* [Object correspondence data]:
= = = = =
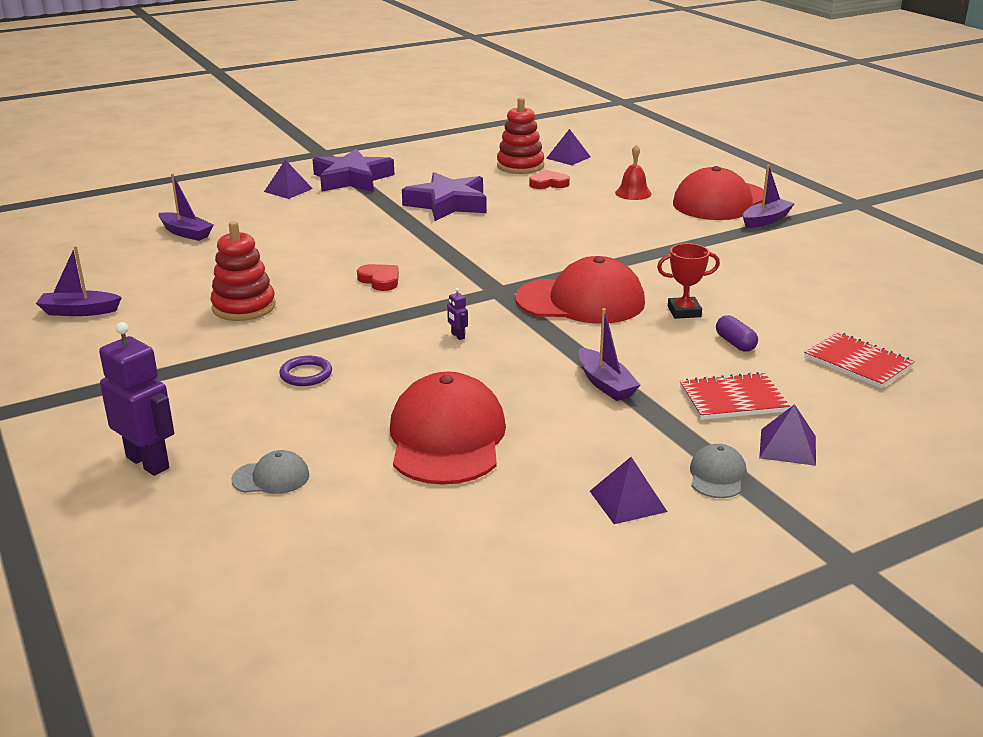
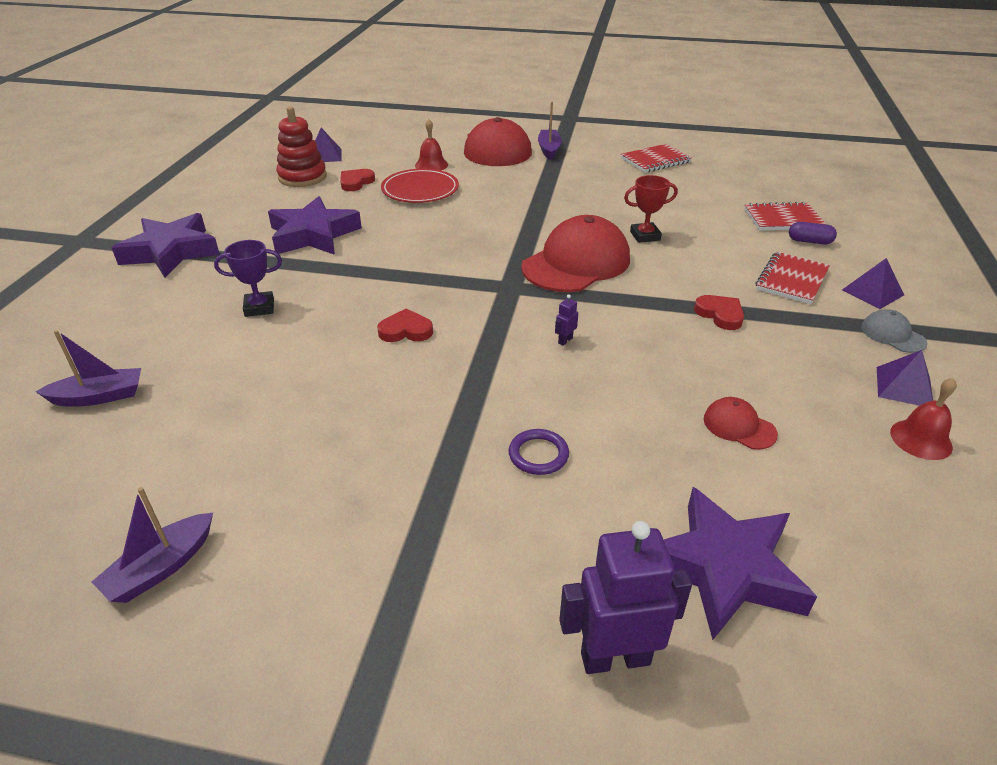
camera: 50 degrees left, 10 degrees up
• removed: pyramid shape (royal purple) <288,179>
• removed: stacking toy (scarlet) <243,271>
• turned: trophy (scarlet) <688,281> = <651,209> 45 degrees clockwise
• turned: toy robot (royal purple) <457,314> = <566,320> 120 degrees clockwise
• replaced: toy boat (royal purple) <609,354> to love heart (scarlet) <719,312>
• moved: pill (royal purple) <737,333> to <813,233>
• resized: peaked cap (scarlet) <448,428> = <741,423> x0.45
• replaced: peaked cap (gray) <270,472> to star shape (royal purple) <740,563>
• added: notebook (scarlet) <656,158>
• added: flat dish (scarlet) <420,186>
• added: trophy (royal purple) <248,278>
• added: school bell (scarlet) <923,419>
= = = = =
* [YOUR OBJECTIVE]:
Each line above that includes "added" should be shown.

* [ANSWER TO THE EXERCISE]:
• added: notebook (scarlet) <656,158>
• added: flat dish (scarlet) <420,186>
• added: trophy (royal purple) <248,278>
• added: school bell (scarlet) <923,419>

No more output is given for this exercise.